• Exercise instructions
Give back only the lines in the records below from the one with "grey eraser: 3 -> 0" to the one with "pink ball: 1 -> 4", both inclusive, word for word.

[Records drawn from a dataset]

▼▼▼

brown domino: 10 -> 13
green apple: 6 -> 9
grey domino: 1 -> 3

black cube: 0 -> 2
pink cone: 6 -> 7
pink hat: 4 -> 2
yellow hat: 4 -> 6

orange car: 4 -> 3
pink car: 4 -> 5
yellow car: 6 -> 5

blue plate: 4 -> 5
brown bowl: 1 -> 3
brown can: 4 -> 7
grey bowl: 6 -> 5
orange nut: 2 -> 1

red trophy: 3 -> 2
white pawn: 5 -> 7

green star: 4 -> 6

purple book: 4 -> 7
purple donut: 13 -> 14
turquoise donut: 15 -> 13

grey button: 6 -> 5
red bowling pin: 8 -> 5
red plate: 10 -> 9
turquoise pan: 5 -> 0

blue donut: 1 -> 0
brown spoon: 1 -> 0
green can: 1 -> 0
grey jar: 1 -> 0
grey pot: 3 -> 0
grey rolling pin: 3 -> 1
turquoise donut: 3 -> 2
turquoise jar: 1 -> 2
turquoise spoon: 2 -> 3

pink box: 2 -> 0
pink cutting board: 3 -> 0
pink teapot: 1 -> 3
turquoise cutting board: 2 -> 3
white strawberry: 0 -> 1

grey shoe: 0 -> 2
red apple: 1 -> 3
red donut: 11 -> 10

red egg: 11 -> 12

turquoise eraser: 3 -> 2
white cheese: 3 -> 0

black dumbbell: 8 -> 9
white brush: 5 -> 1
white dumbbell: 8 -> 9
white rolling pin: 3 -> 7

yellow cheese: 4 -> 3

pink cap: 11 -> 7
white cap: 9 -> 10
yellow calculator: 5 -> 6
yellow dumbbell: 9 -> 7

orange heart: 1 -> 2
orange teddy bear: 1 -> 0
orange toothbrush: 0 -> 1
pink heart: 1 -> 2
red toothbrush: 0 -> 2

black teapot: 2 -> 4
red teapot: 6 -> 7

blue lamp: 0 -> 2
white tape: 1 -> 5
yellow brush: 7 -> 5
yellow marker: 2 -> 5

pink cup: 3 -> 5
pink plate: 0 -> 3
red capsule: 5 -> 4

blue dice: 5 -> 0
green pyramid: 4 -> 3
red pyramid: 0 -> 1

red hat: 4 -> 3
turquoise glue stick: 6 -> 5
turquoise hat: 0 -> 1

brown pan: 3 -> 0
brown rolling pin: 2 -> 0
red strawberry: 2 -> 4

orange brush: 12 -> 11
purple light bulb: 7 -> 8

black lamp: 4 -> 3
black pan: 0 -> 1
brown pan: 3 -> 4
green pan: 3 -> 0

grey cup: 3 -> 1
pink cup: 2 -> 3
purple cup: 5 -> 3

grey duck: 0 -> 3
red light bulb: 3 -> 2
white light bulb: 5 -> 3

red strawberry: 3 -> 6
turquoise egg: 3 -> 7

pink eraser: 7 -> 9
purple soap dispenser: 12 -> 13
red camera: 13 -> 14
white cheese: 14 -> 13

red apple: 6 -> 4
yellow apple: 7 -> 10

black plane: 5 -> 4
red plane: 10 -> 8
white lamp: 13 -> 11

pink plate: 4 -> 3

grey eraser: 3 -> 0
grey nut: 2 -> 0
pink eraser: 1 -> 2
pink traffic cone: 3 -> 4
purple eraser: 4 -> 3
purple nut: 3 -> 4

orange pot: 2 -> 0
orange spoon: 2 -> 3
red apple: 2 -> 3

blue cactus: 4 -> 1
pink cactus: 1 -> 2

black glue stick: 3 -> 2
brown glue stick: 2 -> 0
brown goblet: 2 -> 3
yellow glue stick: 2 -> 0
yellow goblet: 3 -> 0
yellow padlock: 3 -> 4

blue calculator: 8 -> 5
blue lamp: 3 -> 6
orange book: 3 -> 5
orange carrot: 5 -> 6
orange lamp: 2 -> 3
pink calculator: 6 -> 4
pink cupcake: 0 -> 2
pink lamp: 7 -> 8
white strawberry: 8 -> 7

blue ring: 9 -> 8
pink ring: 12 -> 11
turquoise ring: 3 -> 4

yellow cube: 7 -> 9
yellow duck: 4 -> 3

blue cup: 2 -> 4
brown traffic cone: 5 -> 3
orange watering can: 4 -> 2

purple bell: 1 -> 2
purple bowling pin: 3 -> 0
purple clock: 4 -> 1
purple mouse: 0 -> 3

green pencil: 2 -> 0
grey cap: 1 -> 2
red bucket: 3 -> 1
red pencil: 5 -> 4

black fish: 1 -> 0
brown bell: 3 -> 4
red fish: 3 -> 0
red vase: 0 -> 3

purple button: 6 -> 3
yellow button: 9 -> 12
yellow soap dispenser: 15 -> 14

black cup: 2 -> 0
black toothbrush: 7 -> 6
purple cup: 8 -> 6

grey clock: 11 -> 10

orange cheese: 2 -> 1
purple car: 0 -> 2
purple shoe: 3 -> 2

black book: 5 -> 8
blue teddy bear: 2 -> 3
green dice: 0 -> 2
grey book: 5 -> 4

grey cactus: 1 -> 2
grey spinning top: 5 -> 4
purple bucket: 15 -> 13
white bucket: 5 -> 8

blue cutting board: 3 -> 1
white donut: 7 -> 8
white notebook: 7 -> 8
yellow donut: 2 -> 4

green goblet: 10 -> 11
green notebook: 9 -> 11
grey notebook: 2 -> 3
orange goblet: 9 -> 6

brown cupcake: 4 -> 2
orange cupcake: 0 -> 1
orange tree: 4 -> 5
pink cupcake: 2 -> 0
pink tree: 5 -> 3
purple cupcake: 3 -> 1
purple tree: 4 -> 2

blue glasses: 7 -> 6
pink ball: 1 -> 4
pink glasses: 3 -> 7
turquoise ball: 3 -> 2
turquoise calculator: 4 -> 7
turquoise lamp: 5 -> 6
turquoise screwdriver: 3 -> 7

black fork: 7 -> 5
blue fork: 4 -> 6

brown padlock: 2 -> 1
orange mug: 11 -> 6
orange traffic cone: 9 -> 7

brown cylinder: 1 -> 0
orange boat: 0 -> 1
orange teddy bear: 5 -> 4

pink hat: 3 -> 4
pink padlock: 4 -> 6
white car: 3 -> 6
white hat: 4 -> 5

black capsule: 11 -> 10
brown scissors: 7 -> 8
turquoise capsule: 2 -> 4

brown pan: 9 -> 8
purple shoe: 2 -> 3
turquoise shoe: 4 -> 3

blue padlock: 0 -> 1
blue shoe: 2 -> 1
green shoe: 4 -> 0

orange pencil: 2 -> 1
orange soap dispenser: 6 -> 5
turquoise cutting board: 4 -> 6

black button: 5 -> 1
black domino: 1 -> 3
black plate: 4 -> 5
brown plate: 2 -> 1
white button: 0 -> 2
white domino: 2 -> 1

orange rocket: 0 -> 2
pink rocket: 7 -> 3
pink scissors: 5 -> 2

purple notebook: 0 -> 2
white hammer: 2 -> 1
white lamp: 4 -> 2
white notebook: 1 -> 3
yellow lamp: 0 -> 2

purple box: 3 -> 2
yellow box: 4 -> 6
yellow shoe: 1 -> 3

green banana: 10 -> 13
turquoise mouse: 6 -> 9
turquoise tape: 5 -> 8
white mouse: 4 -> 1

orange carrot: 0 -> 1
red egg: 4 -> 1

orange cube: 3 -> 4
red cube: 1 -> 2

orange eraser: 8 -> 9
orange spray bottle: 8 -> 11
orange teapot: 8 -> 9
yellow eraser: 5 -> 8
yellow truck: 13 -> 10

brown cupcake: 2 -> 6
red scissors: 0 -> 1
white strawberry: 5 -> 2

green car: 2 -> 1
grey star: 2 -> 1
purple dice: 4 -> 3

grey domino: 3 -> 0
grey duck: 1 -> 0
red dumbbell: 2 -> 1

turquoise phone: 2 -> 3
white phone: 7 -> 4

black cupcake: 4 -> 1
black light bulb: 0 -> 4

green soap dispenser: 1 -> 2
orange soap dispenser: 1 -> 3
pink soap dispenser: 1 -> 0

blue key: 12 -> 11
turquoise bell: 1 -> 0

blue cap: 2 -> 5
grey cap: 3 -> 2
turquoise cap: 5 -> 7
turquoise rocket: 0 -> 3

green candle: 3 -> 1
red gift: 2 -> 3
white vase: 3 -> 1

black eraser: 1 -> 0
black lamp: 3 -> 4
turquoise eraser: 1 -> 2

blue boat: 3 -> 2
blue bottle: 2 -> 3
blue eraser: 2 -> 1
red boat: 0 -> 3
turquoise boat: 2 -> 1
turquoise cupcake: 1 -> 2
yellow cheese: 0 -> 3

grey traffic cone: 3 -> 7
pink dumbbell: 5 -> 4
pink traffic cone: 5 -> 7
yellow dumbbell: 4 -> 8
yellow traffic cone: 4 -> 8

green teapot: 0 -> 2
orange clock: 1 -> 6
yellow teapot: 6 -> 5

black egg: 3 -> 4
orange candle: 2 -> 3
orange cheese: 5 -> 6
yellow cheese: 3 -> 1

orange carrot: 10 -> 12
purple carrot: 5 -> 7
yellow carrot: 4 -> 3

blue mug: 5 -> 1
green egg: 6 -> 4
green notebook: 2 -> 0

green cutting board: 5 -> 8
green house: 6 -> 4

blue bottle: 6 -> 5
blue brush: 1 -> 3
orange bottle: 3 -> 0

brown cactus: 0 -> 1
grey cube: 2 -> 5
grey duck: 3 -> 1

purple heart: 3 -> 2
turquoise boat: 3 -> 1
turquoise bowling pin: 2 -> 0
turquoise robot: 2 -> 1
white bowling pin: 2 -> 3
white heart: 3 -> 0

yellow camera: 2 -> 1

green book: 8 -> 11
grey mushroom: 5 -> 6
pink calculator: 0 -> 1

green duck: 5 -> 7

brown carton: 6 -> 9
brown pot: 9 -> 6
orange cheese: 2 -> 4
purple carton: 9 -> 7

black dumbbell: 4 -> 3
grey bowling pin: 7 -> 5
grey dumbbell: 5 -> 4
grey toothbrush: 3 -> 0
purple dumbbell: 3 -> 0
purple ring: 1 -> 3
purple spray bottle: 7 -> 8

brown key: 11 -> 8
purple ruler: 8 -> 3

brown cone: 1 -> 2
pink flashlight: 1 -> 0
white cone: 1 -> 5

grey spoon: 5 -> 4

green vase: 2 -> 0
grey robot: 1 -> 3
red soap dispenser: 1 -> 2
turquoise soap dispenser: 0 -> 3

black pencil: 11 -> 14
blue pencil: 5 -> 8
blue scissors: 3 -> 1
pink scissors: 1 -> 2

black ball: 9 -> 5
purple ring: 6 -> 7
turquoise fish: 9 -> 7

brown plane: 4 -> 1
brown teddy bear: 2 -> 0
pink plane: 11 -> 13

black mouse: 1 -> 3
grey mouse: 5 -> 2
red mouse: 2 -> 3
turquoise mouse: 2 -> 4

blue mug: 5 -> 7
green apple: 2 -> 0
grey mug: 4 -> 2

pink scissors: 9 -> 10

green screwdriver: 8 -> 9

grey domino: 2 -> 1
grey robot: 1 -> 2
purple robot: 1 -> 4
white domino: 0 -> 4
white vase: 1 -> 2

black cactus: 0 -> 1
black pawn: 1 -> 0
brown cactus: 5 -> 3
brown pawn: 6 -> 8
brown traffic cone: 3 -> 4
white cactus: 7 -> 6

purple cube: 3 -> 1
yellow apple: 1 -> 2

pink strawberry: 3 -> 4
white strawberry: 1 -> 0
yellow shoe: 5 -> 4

▲▲▲

• Response area
grey eraser: 3 -> 0
grey nut: 2 -> 0
pink eraser: 1 -> 2
pink traffic cone: 3 -> 4
purple eraser: 4 -> 3
purple nut: 3 -> 4

orange pot: 2 -> 0
orange spoon: 2 -> 3
red apple: 2 -> 3

blue cactus: 4 -> 1
pink cactus: 1 -> 2

black glue stick: 3 -> 2
brown glue stick: 2 -> 0
brown goblet: 2 -> 3
yellow glue stick: 2 -> 0
yellow goblet: 3 -> 0
yellow padlock: 3 -> 4

blue calculator: 8 -> 5
blue lamp: 3 -> 6
orange book: 3 -> 5
orange carrot: 5 -> 6
orange lamp: 2 -> 3
pink calculator: 6 -> 4
pink cupcake: 0 -> 2
pink lamp: 7 -> 8
white strawberry: 8 -> 7

blue ring: 9 -> 8
pink ring: 12 -> 11
turquoise ring: 3 -> 4

yellow cube: 7 -> 9
yellow duck: 4 -> 3

blue cup: 2 -> 4
brown traffic cone: 5 -> 3
orange watering can: 4 -> 2

purple bell: 1 -> 2
purple bowling pin: 3 -> 0
purple clock: 4 -> 1
purple mouse: 0 -> 3

green pencil: 2 -> 0
grey cap: 1 -> 2
red bucket: 3 -> 1
red pencil: 5 -> 4

black fish: 1 -> 0
brown bell: 3 -> 4
red fish: 3 -> 0
red vase: 0 -> 3

purple button: 6 -> 3
yellow button: 9 -> 12
yellow soap dispenser: 15 -> 14

black cup: 2 -> 0
black toothbrush: 7 -> 6
purple cup: 8 -> 6

grey clock: 11 -> 10

orange cheese: 2 -> 1
purple car: 0 -> 2
purple shoe: 3 -> 2

black book: 5 -> 8
blue teddy bear: 2 -> 3
green dice: 0 -> 2
grey book: 5 -> 4

grey cactus: 1 -> 2
grey spinning top: 5 -> 4
purple bucket: 15 -> 13
white bucket: 5 -> 8

blue cutting board: 3 -> 1
white donut: 7 -> 8
white notebook: 7 -> 8
yellow donut: 2 -> 4

green goblet: 10 -> 11
green notebook: 9 -> 11
grey notebook: 2 -> 3
orange goblet: 9 -> 6

brown cupcake: 4 -> 2
orange cupcake: 0 -> 1
orange tree: 4 -> 5
pink cupcake: 2 -> 0
pink tree: 5 -> 3
purple cupcake: 3 -> 1
purple tree: 4 -> 2

blue glasses: 7 -> 6
pink ball: 1 -> 4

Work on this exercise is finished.